# Exercise brief
Once you have read the data below, set it all down again exactly.

[Entries taken from a collection]
=== Begin Enclosure ===
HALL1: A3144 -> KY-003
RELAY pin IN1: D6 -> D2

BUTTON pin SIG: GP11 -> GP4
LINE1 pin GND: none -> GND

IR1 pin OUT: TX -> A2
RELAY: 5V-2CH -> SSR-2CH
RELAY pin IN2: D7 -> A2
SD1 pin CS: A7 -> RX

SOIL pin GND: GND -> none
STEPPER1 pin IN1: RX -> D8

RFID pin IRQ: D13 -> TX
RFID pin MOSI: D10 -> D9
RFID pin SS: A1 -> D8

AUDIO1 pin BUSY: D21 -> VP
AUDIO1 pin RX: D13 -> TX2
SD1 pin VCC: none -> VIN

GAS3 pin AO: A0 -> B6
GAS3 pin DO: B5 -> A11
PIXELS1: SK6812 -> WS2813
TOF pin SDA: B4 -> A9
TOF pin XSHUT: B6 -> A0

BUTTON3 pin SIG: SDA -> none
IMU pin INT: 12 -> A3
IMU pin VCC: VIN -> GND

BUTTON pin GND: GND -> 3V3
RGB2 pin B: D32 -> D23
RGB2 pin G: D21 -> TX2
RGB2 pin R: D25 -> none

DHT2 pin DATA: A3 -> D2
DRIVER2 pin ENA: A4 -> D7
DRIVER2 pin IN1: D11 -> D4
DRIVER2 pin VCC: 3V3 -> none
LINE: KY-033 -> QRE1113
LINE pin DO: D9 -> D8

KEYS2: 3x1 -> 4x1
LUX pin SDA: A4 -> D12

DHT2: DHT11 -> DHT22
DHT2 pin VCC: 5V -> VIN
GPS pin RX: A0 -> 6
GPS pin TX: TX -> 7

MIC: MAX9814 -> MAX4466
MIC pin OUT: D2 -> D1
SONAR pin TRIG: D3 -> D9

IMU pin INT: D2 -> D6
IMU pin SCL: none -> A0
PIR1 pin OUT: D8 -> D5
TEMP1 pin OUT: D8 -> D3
=== End Enclosure ===
# Your response
HALL1: A3144 -> KY-003
RELAY pin IN1: D6 -> D2

BUTTON pin SIG: GP11 -> GP4
LINE1 pin GND: none -> GND

IR1 pin OUT: TX -> A2
RELAY: 5V-2CH -> SSR-2CH
RELAY pin IN2: D7 -> A2
SD1 pin CS: A7 -> RX

SOIL pin GND: GND -> none
STEPPER1 pin IN1: RX -> D8

RFID pin IRQ: D13 -> TX
RFID pin MOSI: D10 -> D9
RFID pin SS: A1 -> D8

AUDIO1 pin BUSY: D21 -> VP
AUDIO1 pin RX: D13 -> TX2
SD1 pin VCC: none -> VIN

GAS3 pin AO: A0 -> B6
GAS3 pin DO: B5 -> A11
PIXELS1: SK6812 -> WS2813
TOF pin SDA: B4 -> A9
TOF pin XSHUT: B6 -> A0

BUTTON3 pin SIG: SDA -> none
IMU pin INT: 12 -> A3
IMU pin VCC: VIN -> GND

BUTTON pin GND: GND -> 3V3
RGB2 pin B: D32 -> D23
RGB2 pin G: D21 -> TX2
RGB2 pin R: D25 -> none

DHT2 pin DATA: A3 -> D2
DRIVER2 pin ENA: A4 -> D7
DRIVER2 pin IN1: D11 -> D4
DRIVER2 pin VCC: 3V3 -> none
LINE: KY-033 -> QRE1113
LINE pin DO: D9 -> D8

KEYS2: 3x1 -> 4x1
LUX pin SDA: A4 -> D12

DHT2: DHT11 -> DHT22
DHT2 pin VCC: 5V -> VIN
GPS pin RX: A0 -> 6
GPS pin TX: TX -> 7

MIC: MAX9814 -> MAX4466
MIC pin OUT: D2 -> D1
SONAR pin TRIG: D3 -> D9

IMU pin INT: D2 -> D6
IMU pin SCL: none -> A0
PIR1 pin OUT: D8 -> D5
TEMP1 pin OUT: D8 -> D3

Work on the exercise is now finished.